(Coordinate-based change listings)
· · · · · · ·

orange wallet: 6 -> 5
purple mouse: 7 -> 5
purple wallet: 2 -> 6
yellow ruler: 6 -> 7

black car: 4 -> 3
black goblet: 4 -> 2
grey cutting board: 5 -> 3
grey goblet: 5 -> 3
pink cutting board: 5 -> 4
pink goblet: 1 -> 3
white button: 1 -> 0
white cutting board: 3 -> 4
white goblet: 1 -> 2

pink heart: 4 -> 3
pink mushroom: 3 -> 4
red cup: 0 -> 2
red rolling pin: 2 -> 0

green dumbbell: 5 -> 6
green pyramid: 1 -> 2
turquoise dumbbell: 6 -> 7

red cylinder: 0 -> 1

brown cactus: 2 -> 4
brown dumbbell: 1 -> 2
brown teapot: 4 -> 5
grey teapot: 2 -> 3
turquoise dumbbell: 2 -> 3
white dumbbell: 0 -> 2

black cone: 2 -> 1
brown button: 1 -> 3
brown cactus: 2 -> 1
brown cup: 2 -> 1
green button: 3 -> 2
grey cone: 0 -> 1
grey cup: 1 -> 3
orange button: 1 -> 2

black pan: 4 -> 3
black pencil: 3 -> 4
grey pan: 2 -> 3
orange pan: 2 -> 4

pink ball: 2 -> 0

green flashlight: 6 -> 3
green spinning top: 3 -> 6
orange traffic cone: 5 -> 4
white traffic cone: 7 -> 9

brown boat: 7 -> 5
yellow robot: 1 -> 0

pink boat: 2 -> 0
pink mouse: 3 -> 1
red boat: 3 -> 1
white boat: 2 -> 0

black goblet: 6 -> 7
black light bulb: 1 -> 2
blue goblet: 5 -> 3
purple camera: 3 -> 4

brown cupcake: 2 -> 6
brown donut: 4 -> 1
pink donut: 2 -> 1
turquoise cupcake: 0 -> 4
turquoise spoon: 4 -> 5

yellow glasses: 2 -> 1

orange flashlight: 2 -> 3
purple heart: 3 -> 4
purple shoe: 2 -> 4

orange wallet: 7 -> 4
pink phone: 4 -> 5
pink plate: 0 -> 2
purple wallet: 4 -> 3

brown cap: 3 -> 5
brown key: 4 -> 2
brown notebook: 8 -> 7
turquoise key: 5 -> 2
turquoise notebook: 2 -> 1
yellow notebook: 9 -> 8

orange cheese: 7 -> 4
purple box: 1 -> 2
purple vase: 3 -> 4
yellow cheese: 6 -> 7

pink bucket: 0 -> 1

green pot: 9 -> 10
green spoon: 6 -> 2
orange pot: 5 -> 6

· · · · · · ·

■ ASSIGNED TASK:
Some of the data mentions "cutting". Copy every line where it does.

■ RESPONSE AREA:
grey cutting board: 5 -> 3
pink cutting board: 5 -> 4
white cutting board: 3 -> 4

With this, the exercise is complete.